* Problem to solve
Please say how many lines in the records below contain the word "bottle". Give the number and nothing more.

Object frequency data

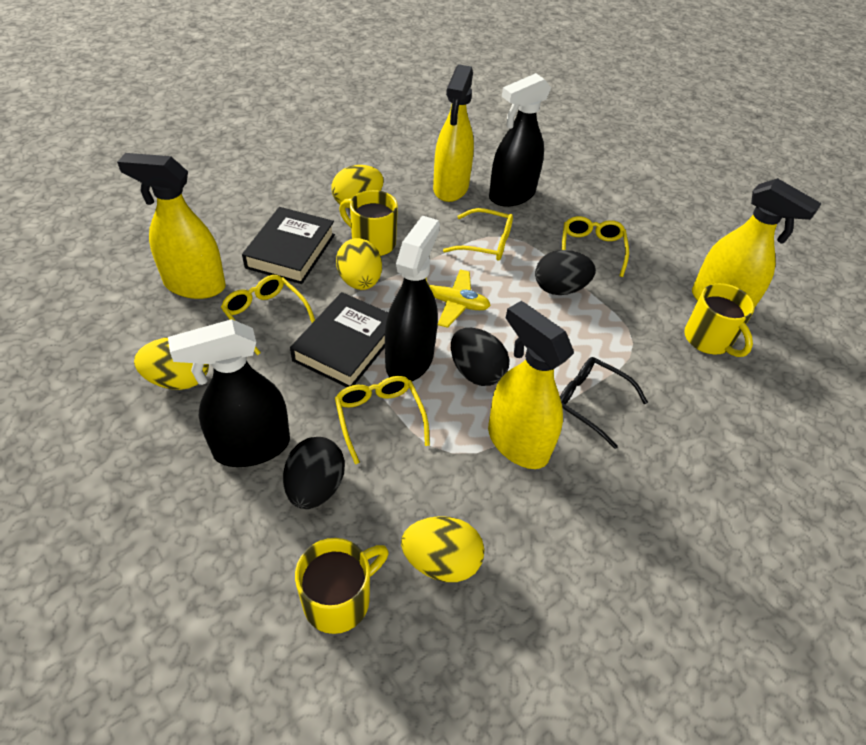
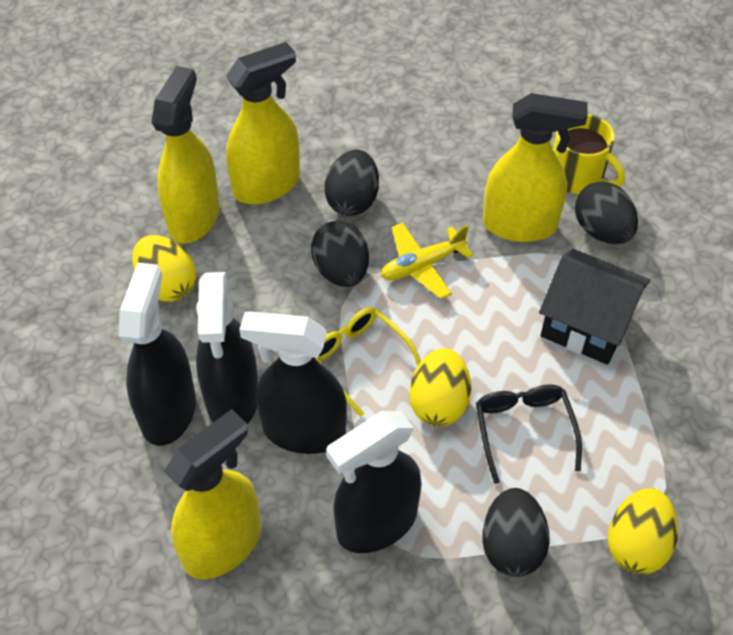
black book: 2 -> 0
black egg: 3 -> 4
black house: 0 -> 1
black spray bottle: 3 -> 4
yellow egg: 4 -> 3
yellow glasses: 4 -> 1
yellow mug: 3 -> 1

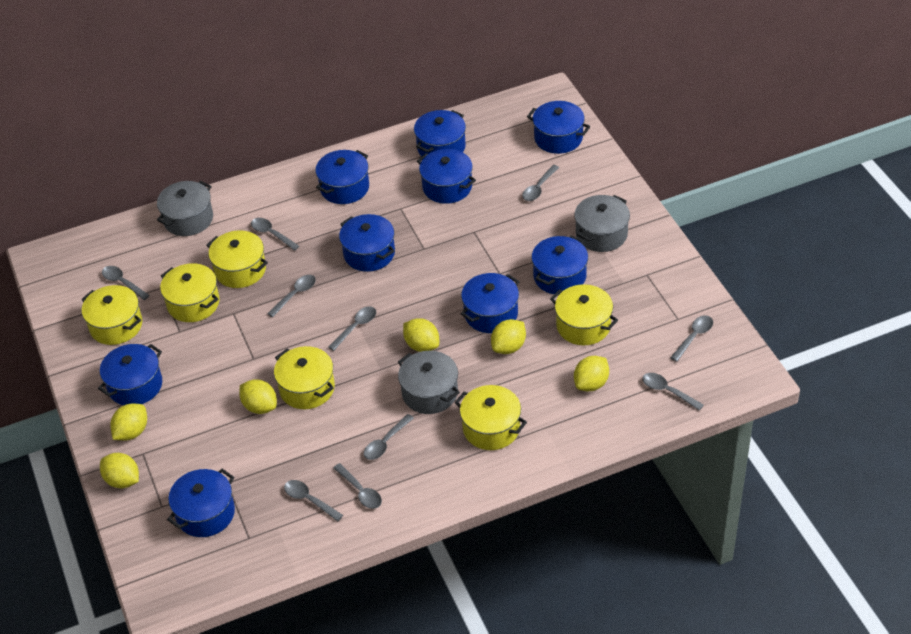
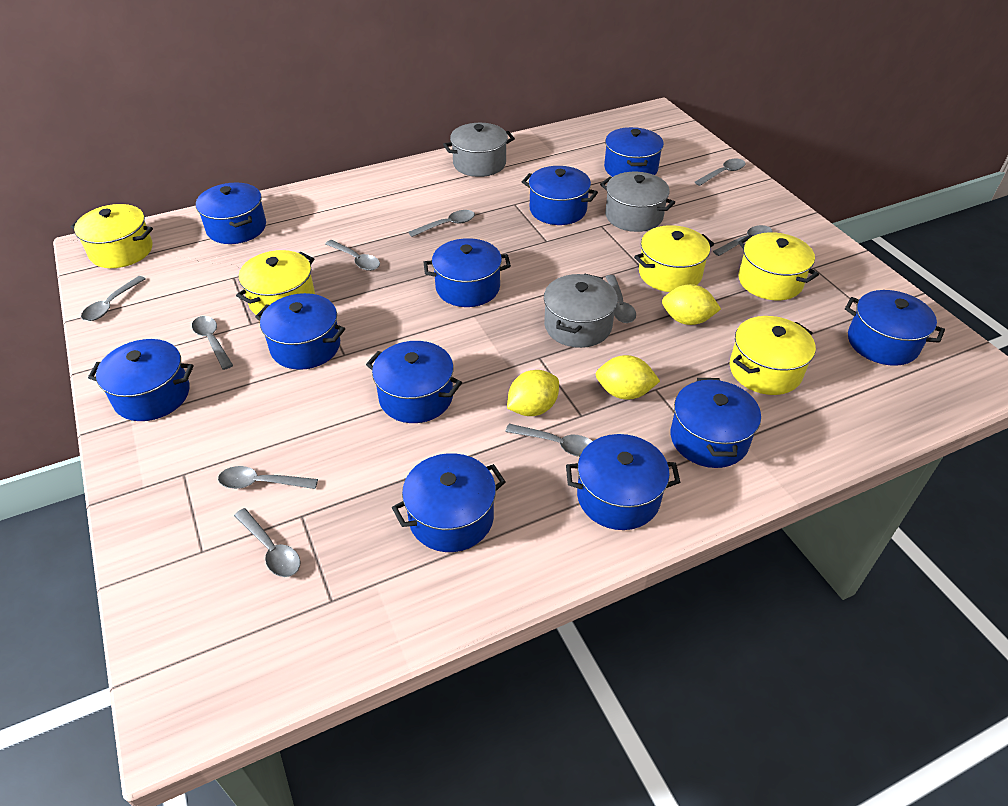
blue pot: 9 -> 11
yellow lemon: 6 -> 3
yellow pot: 6 -> 5

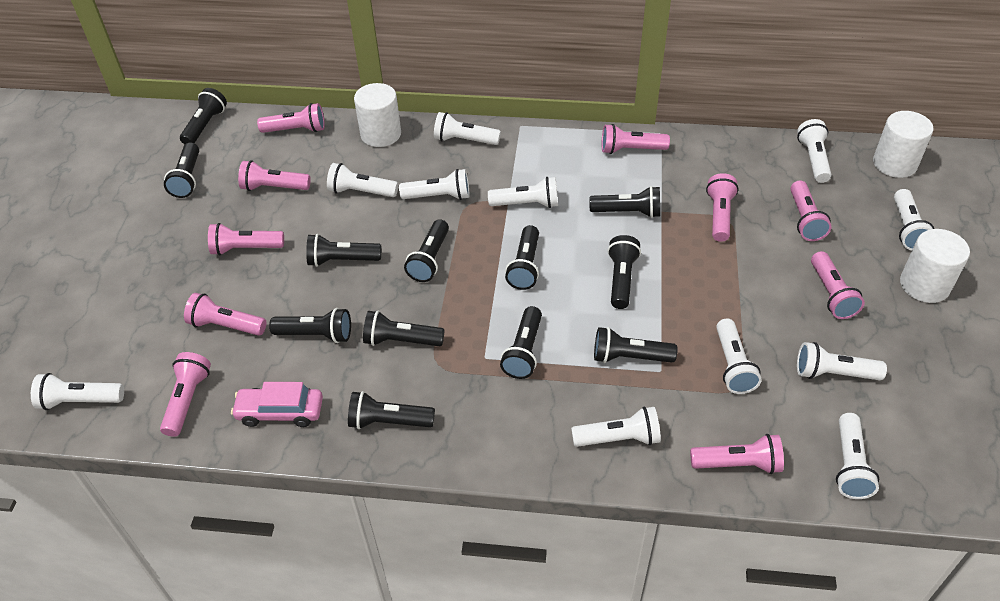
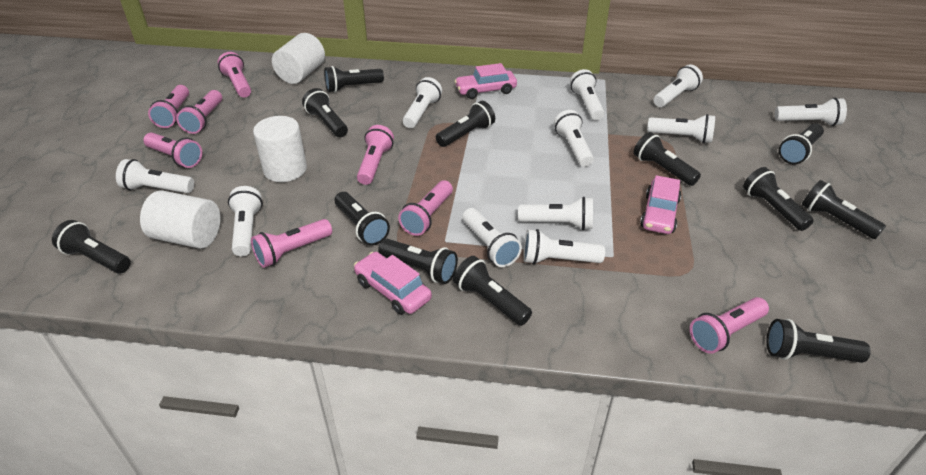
pink car: 1 -> 3
pink flashlight: 10 -> 8

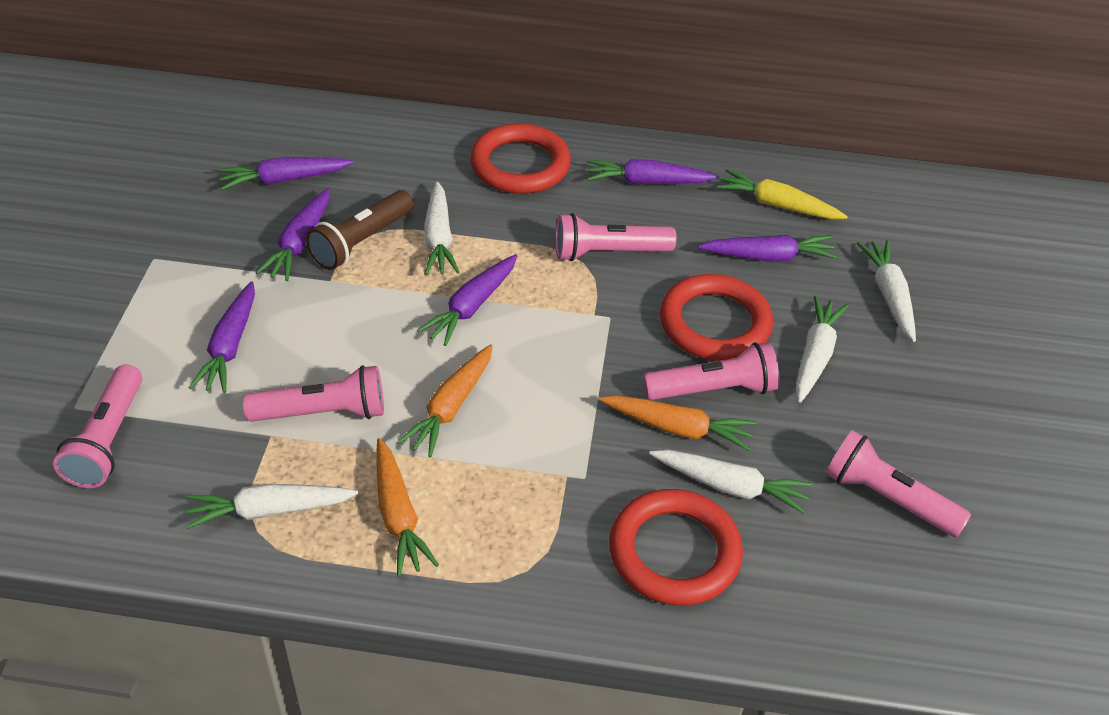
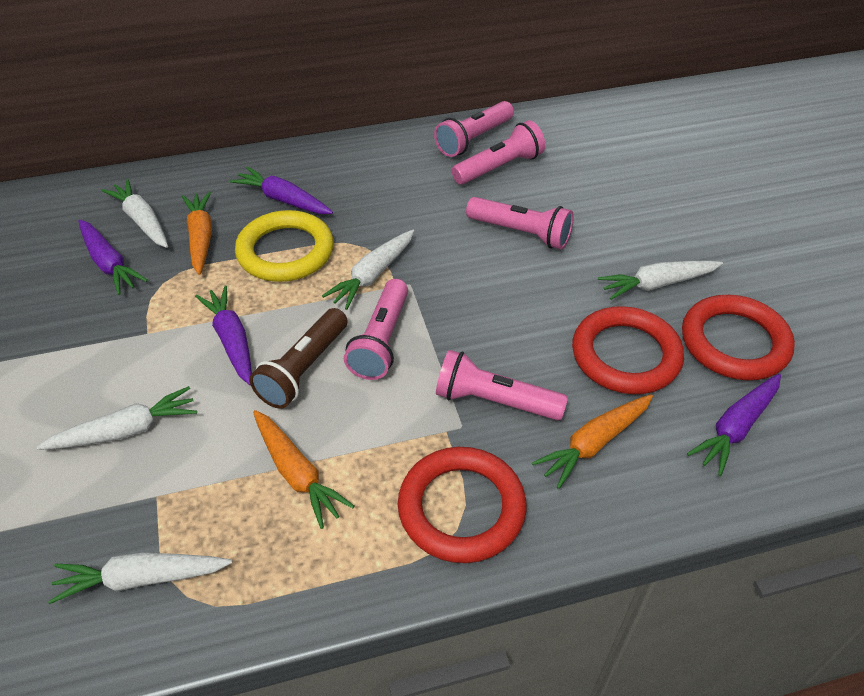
purple carrot: 6 -> 4
yellow carrot: 1 -> 0
yellow ring: 0 -> 1

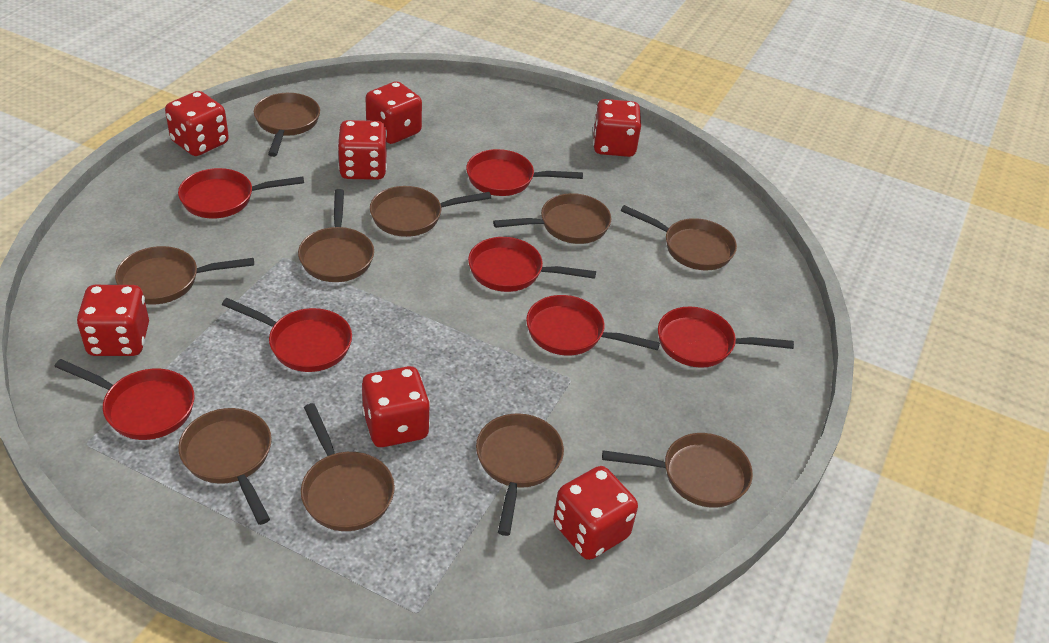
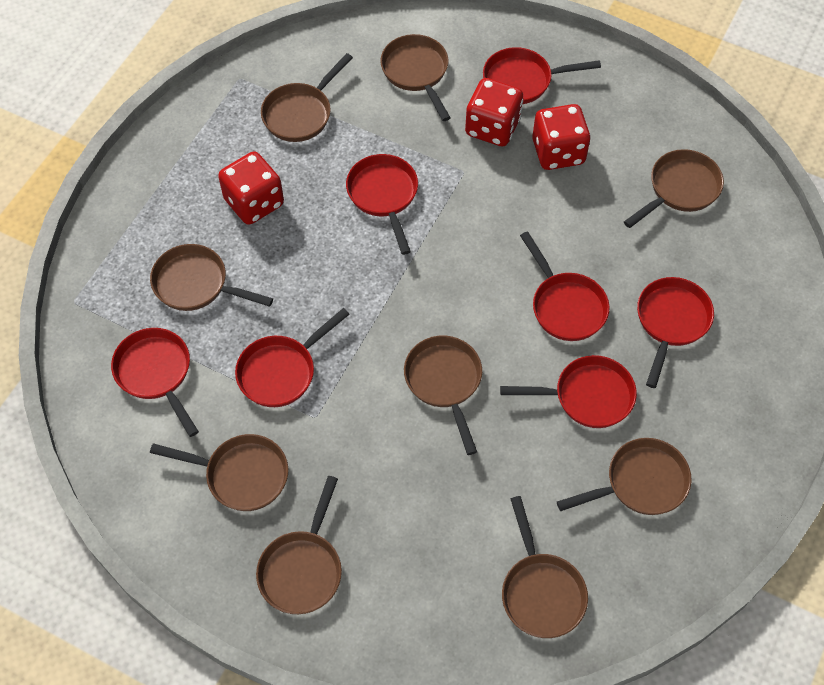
brown pan: 10 -> 9
red dice: 7 -> 3

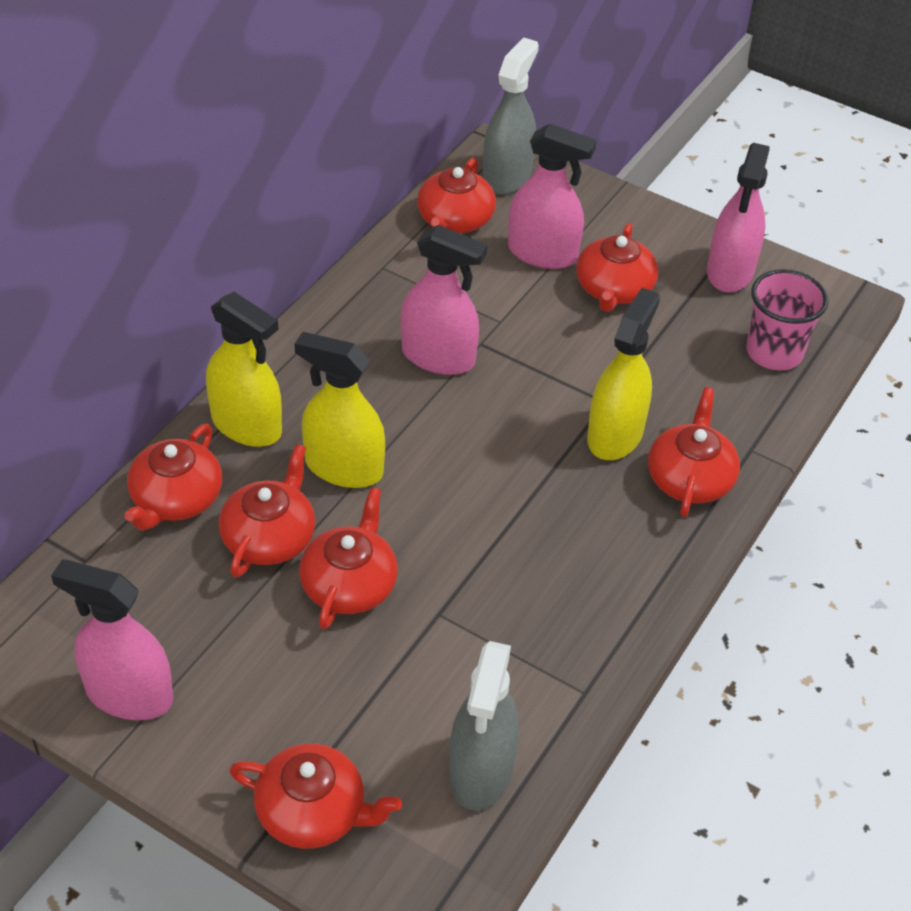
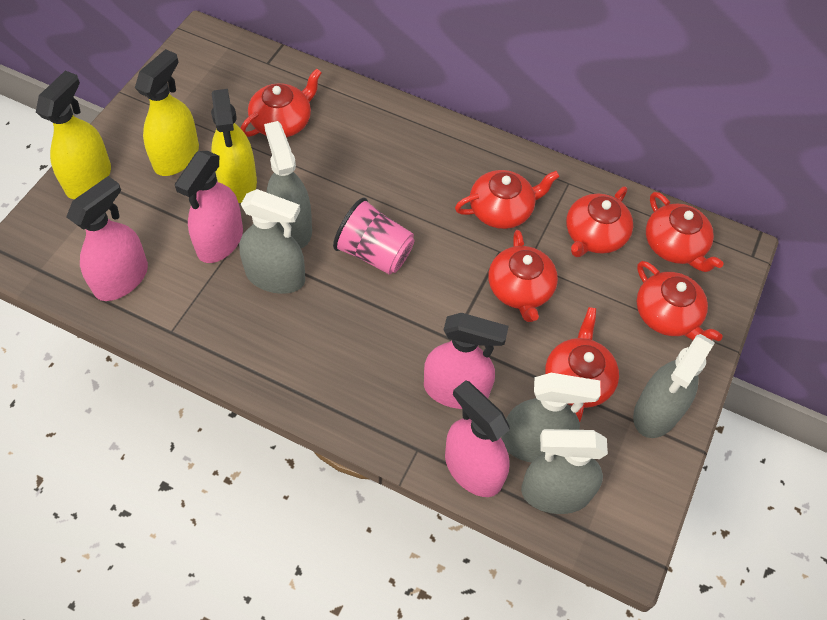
grey spray bottle: 2 -> 5

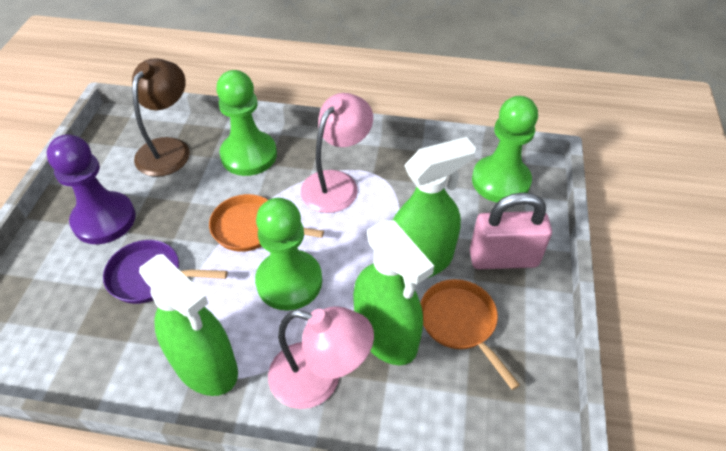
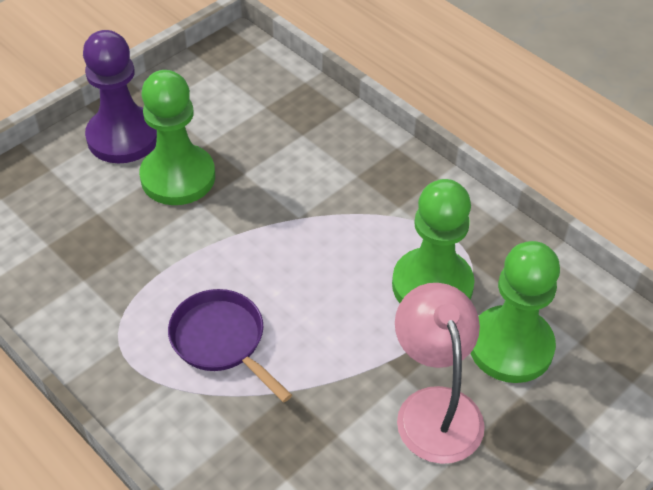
brown lamp: 1 -> 0
green spray bottle: 3 -> 0
orange pan: 2 -> 0
pink lamp: 2 -> 1
pink padlock: 1 -> 0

* Completed exercise
3